[Spatial reasoning data]
============
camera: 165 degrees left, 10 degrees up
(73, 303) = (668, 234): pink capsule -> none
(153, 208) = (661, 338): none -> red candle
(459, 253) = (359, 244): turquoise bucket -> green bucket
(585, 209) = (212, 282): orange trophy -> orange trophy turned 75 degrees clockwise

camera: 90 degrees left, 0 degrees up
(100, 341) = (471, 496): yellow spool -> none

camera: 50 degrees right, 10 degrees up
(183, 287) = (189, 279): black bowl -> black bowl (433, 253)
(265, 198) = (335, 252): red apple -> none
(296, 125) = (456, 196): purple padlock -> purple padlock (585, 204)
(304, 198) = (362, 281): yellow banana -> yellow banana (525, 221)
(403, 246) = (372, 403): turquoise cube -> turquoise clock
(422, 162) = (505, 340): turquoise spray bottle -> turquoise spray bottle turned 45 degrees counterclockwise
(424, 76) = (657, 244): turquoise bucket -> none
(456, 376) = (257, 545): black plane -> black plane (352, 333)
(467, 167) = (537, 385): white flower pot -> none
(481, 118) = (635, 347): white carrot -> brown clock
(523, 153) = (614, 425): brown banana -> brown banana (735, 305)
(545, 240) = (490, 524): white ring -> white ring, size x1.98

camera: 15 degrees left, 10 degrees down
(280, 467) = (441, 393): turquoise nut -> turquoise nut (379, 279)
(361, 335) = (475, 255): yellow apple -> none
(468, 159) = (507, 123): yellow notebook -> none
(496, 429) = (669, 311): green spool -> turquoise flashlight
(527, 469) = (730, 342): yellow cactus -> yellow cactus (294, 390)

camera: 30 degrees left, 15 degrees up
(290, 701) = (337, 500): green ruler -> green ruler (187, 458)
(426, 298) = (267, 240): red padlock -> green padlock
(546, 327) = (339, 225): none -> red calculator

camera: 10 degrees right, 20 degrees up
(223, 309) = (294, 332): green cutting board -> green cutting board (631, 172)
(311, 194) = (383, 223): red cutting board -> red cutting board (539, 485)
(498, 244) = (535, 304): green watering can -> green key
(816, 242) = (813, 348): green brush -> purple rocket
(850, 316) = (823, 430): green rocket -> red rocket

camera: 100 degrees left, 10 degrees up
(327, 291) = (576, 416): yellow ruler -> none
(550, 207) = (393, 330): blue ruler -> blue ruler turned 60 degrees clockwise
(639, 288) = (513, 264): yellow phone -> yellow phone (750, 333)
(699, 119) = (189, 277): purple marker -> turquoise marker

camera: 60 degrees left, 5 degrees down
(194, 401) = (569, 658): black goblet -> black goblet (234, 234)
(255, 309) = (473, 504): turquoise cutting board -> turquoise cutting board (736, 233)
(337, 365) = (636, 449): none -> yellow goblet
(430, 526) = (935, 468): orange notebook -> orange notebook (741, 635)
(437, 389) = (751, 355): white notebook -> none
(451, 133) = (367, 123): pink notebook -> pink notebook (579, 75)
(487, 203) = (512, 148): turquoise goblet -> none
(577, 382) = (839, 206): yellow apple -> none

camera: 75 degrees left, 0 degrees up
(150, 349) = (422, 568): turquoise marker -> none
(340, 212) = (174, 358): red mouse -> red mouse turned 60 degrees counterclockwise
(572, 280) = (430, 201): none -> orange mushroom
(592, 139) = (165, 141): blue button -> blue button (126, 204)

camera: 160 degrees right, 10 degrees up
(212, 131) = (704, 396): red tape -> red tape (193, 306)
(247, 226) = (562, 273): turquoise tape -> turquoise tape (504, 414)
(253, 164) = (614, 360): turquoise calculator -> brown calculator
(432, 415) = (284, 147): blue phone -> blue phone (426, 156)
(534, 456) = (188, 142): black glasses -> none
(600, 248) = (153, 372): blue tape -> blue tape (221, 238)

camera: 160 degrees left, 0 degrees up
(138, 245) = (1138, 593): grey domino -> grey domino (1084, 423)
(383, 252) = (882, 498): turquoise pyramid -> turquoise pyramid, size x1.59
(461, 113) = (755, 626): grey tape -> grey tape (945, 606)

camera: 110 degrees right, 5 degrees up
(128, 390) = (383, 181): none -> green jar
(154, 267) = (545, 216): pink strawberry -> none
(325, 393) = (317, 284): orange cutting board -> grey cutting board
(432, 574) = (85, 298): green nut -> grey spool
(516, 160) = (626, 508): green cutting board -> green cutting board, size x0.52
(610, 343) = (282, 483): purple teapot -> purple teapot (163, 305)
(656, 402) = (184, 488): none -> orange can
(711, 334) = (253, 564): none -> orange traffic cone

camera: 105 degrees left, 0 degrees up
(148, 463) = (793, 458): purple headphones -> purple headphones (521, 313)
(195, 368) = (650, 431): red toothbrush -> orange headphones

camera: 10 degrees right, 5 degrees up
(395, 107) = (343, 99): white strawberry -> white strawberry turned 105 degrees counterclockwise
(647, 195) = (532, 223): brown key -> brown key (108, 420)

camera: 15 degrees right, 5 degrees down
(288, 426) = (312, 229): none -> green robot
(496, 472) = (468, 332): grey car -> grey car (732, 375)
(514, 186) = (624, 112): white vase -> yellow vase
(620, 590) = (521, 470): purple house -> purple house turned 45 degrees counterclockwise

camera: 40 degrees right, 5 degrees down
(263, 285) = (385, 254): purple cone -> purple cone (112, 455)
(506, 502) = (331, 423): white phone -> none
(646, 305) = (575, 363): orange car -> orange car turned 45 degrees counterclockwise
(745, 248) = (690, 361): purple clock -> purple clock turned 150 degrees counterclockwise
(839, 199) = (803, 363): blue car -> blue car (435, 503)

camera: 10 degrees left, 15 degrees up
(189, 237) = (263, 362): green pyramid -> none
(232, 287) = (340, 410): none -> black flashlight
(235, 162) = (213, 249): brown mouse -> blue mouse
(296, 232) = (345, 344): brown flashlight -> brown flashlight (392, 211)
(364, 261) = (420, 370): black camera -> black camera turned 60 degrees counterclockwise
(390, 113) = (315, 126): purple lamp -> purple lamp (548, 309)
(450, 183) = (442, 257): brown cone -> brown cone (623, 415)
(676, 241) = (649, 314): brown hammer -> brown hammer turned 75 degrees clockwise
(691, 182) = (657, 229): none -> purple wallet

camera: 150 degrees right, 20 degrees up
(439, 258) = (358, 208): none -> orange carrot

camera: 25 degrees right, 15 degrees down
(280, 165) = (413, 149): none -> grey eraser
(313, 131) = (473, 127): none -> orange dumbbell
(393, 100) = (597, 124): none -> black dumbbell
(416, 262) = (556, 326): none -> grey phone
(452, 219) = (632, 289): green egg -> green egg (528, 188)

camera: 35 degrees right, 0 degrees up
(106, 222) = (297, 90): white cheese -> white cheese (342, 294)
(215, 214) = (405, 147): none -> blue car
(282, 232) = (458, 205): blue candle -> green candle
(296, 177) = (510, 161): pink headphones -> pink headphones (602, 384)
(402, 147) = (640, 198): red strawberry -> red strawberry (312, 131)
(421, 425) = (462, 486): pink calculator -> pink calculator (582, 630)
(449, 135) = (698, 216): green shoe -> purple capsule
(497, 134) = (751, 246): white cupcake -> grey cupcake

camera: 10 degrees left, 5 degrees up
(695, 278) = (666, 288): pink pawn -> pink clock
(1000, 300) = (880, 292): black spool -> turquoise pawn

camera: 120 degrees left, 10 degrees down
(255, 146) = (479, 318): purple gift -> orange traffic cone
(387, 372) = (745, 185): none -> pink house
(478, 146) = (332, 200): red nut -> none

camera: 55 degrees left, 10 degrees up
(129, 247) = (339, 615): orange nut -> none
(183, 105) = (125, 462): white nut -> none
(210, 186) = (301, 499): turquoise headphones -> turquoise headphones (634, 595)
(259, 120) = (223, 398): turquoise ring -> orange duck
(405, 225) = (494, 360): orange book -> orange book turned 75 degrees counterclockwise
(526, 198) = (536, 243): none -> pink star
============
• Aim of the exercise: Please repeat every entry, exactly as it was written.

• Expected answer:
camera: 165 degrees left, 10 degrees up
(73, 303) = (668, 234): pink capsule -> none
(153, 208) = (661, 338): none -> red candle
(459, 253) = (359, 244): turquoise bucket -> green bucket
(585, 209) = (212, 282): orange trophy -> orange trophy turned 75 degrees clockwise

camera: 90 degrees left, 0 degrees up
(100, 341) = (471, 496): yellow spool -> none

camera: 50 degrees right, 10 degrees up
(183, 287) = (189, 279): black bowl -> black bowl (433, 253)
(265, 198) = (335, 252): red apple -> none
(296, 125) = (456, 196): purple padlock -> purple padlock (585, 204)
(304, 198) = (362, 281): yellow banana -> yellow banana (525, 221)
(403, 246) = (372, 403): turquoise cube -> turquoise clock
(422, 162) = (505, 340): turquoise spray bottle -> turquoise spray bottle turned 45 degrees counterclockwise
(424, 76) = (657, 244): turquoise bucket -> none
(456, 376) = (257, 545): black plane -> black plane (352, 333)
(467, 167) = (537, 385): white flower pot -> none
(481, 118) = (635, 347): white carrot -> brown clock
(523, 153) = (614, 425): brown banana -> brown banana (735, 305)
(545, 240) = (490, 524): white ring -> white ring, size x1.98

camera: 15 degrees left, 10 degrees down
(280, 467) = (441, 393): turquoise nut -> turquoise nut (379, 279)
(361, 335) = (475, 255): yellow apple -> none
(468, 159) = (507, 123): yellow notebook -> none
(496, 429) = (669, 311): green spool -> turquoise flashlight
(527, 469) = (730, 342): yellow cactus -> yellow cactus (294, 390)

camera: 30 degrees left, 15 degrees up
(290, 701) = (337, 500): green ruler -> green ruler (187, 458)
(426, 298) = (267, 240): red padlock -> green padlock
(546, 327) = (339, 225): none -> red calculator

camera: 10 degrees right, 20 degrees up
(223, 309) = (294, 332): green cutting board -> green cutting board (631, 172)
(311, 194) = (383, 223): red cutting board -> red cutting board (539, 485)
(498, 244) = (535, 304): green watering can -> green key
(816, 242) = (813, 348): green brush -> purple rocket
(850, 316) = (823, 430): green rocket -> red rocket

camera: 100 degrees left, 10 degrees up
(327, 291) = (576, 416): yellow ruler -> none
(550, 207) = (393, 330): blue ruler -> blue ruler turned 60 degrees clockwise
(639, 288) = (513, 264): yellow phone -> yellow phone (750, 333)
(699, 119) = (189, 277): purple marker -> turquoise marker

camera: 60 degrees left, 5 degrees down
(194, 401) = (569, 658): black goblet -> black goblet (234, 234)
(255, 309) = (473, 504): turquoise cutting board -> turquoise cutting board (736, 233)
(337, 365) = (636, 449): none -> yellow goblet
(430, 526) = (935, 468): orange notebook -> orange notebook (741, 635)
(437, 389) = (751, 355): white notebook -> none
(451, 133) = (367, 123): pink notebook -> pink notebook (579, 75)
(487, 203) = (512, 148): turquoise goblet -> none
(577, 382) = (839, 206): yellow apple -> none

camera: 75 degrees left, 0 degrees up
(150, 349) = (422, 568): turquoise marker -> none
(340, 212) = (174, 358): red mouse -> red mouse turned 60 degrees counterclockwise
(572, 280) = (430, 201): none -> orange mushroom
(592, 139) = (165, 141): blue button -> blue button (126, 204)

camera: 160 degrees right, 10 degrees up
(212, 131) = (704, 396): red tape -> red tape (193, 306)
(247, 226) = (562, 273): turquoise tape -> turquoise tape (504, 414)
(253, 164) = (614, 360): turquoise calculator -> brown calculator
(432, 415) = (284, 147): blue phone -> blue phone (426, 156)
(534, 456) = (188, 142): black glasses -> none
(600, 248) = (153, 372): blue tape -> blue tape (221, 238)

camera: 160 degrees left, 0 degrees up
(138, 245) = (1138, 593): grey domino -> grey domino (1084, 423)
(383, 252) = (882, 498): turquoise pyramid -> turquoise pyramid, size x1.59
(461, 113) = (755, 626): grey tape -> grey tape (945, 606)

camera: 110 degrees right, 5 degrees up
(128, 390) = (383, 181): none -> green jar
(154, 267) = (545, 216): pink strawberry -> none
(325, 393) = (317, 284): orange cutting board -> grey cutting board
(432, 574) = (85, 298): green nut -> grey spool
(516, 160) = (626, 508): green cutting board -> green cutting board, size x0.52
(610, 343) = (282, 483): purple teapot -> purple teapot (163, 305)
(656, 402) = (184, 488): none -> orange can
(711, 334) = (253, 564): none -> orange traffic cone

camera: 105 degrees left, 0 degrees up
(148, 463) = (793, 458): purple headphones -> purple headphones (521, 313)
(195, 368) = (650, 431): red toothbrush -> orange headphones

camera: 10 degrees right, 5 degrees up
(395, 107) = (343, 99): white strawberry -> white strawberry turned 105 degrees counterclockwise
(647, 195) = (532, 223): brown key -> brown key (108, 420)

camera: 15 degrees right, 5 degrees down
(288, 426) = (312, 229): none -> green robot
(496, 472) = (468, 332): grey car -> grey car (732, 375)
(514, 186) = (624, 112): white vase -> yellow vase
(620, 590) = (521, 470): purple house -> purple house turned 45 degrees counterclockwise

camera: 40 degrees right, 5 degrees down
(263, 285) = (385, 254): purple cone -> purple cone (112, 455)
(506, 502) = (331, 423): white phone -> none
(646, 305) = (575, 363): orange car -> orange car turned 45 degrees counterclockwise
(745, 248) = (690, 361): purple clock -> purple clock turned 150 degrees counterclockwise
(839, 199) = (803, 363): blue car -> blue car (435, 503)

camera: 10 degrees left, 15 degrees up
(189, 237) = (263, 362): green pyramid -> none
(232, 287) = (340, 410): none -> black flashlight
(235, 162) = (213, 249): brown mouse -> blue mouse
(296, 232) = (345, 344): brown flashlight -> brown flashlight (392, 211)
(364, 261) = (420, 370): black camera -> black camera turned 60 degrees counterclockwise
(390, 113) = (315, 126): purple lamp -> purple lamp (548, 309)
(450, 183) = (442, 257): brown cone -> brown cone (623, 415)
(676, 241) = (649, 314): brown hammer -> brown hammer turned 75 degrees clockwise
(691, 182) = (657, 229): none -> purple wallet

camera: 150 degrees right, 20 degrees up
(439, 258) = (358, 208): none -> orange carrot

camera: 25 degrees right, 15 degrees down
(280, 165) = (413, 149): none -> grey eraser
(313, 131) = (473, 127): none -> orange dumbbell
(393, 100) = (597, 124): none -> black dumbbell
(416, 262) = (556, 326): none -> grey phone
(452, 219) = (632, 289): green egg -> green egg (528, 188)

camera: 35 degrees right, 0 degrees up
(106, 222) = (297, 90): white cheese -> white cheese (342, 294)
(215, 214) = (405, 147): none -> blue car
(282, 232) = (458, 205): blue candle -> green candle
(296, 177) = (510, 161): pink headphones -> pink headphones (602, 384)
(402, 147) = (640, 198): red strawberry -> red strawberry (312, 131)
(421, 425) = (462, 486): pink calculator -> pink calculator (582, 630)
(449, 135) = (698, 216): green shoe -> purple capsule
(497, 134) = (751, 246): white cupcake -> grey cupcake

camera: 10 degrees left, 5 degrees up
(695, 278) = (666, 288): pink pawn -> pink clock
(1000, 300) = (880, 292): black spool -> turquoise pawn

camera: 120 degrees left, 10 degrees down
(255, 146) = (479, 318): purple gift -> orange traffic cone
(387, 372) = (745, 185): none -> pink house
(478, 146) = (332, 200): red nut -> none

camera: 55 degrees left, 10 degrees up
(129, 247) = (339, 615): orange nut -> none
(183, 105) = (125, 462): white nut -> none
(210, 186) = (301, 499): turquoise headphones -> turquoise headphones (634, 595)
(259, 120) = (223, 398): turquoise ring -> orange duck
(405, 225) = (494, 360): orange book -> orange book turned 75 degrees counterclockwise
(526, 198) = (536, 243): none -> pink star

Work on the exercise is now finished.